----- The data -----
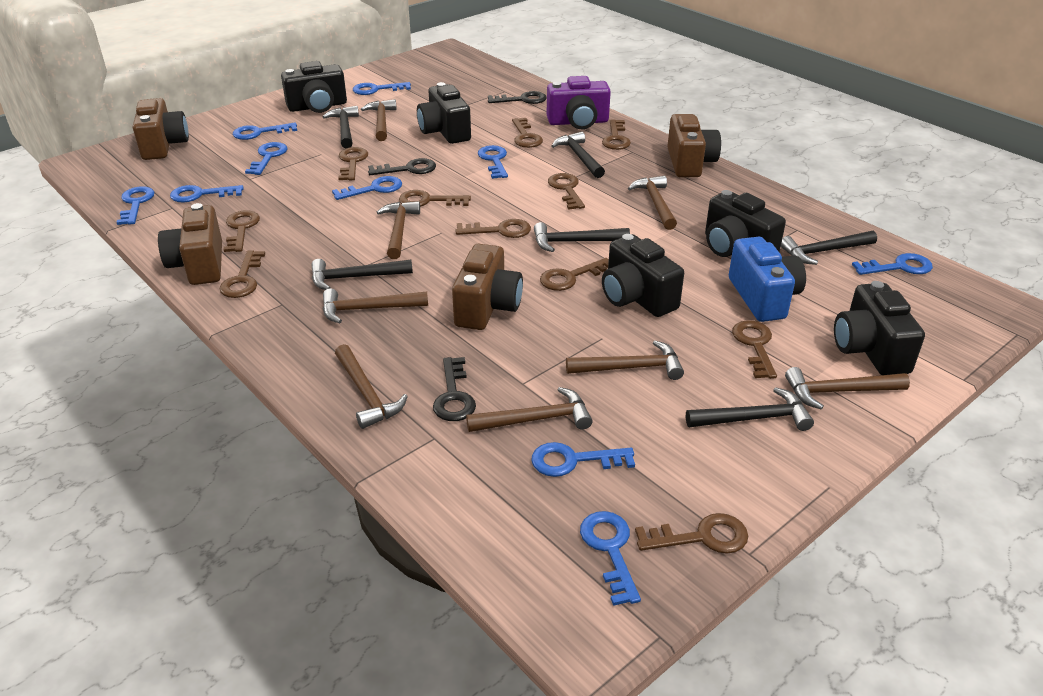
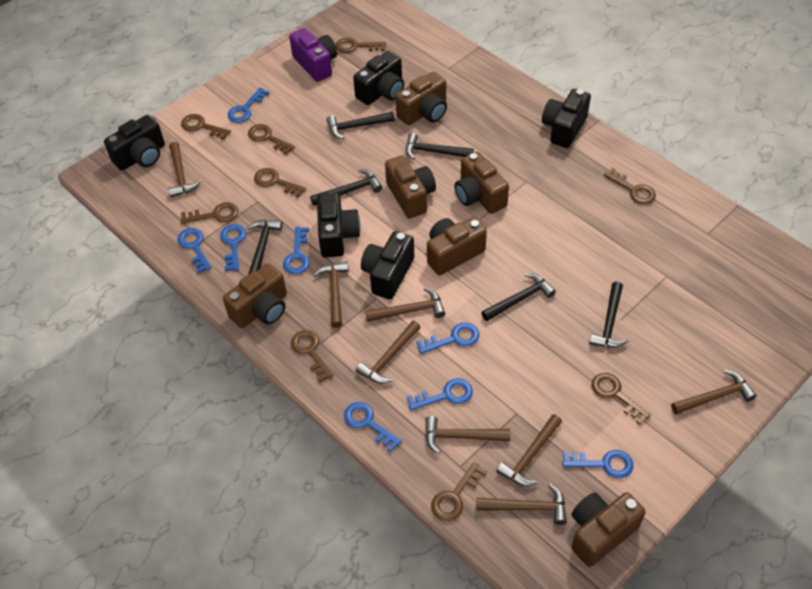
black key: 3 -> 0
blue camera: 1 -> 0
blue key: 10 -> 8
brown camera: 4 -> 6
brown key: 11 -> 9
-----
----- The data -----
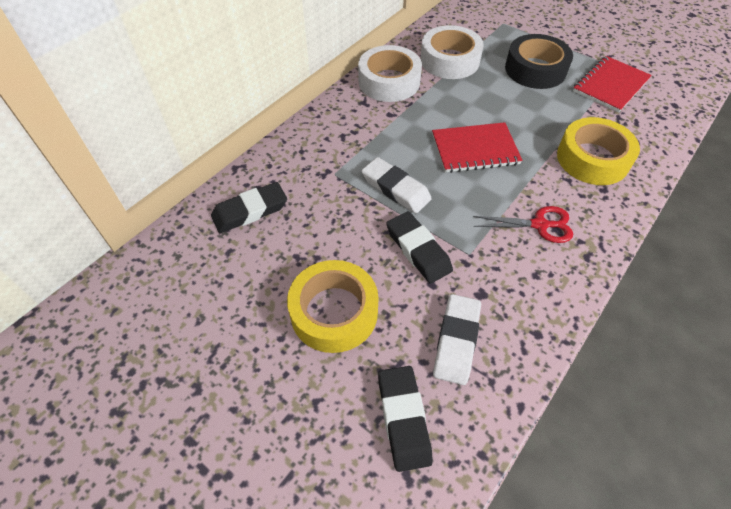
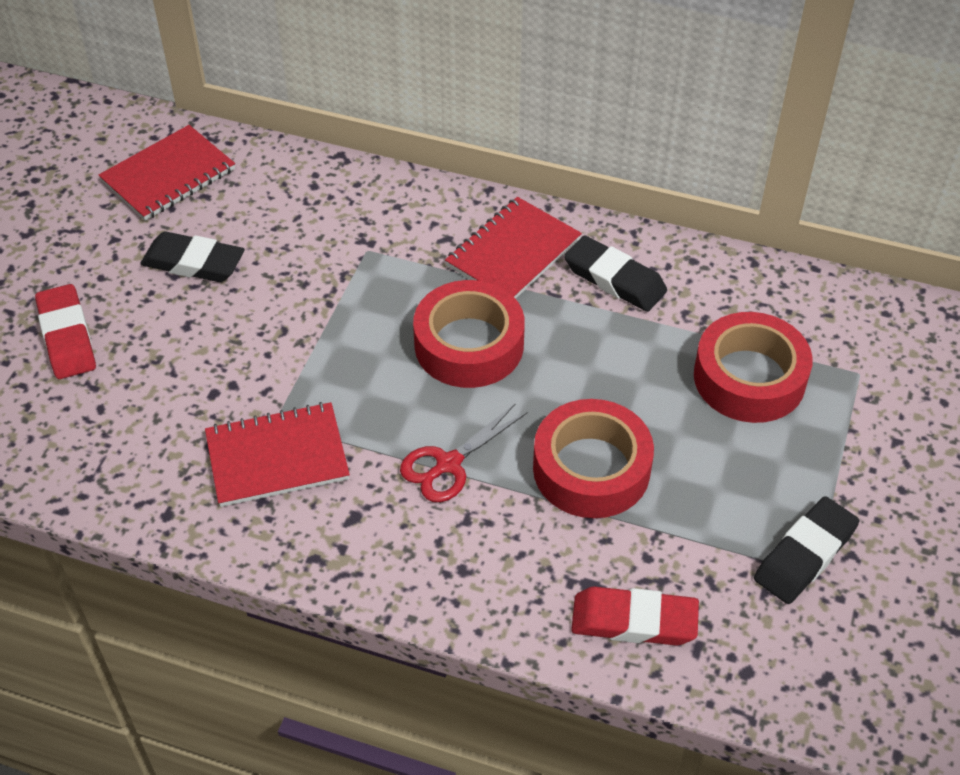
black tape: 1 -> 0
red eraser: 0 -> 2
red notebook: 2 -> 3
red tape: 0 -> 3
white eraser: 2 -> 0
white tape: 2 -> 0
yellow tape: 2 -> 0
-----
* [Work order]
Find every line in the records that uses the string "tape", then copy it.

* [Task response]
black tape: 1 -> 0
red tape: 0 -> 3
white tape: 2 -> 0
yellow tape: 2 -> 0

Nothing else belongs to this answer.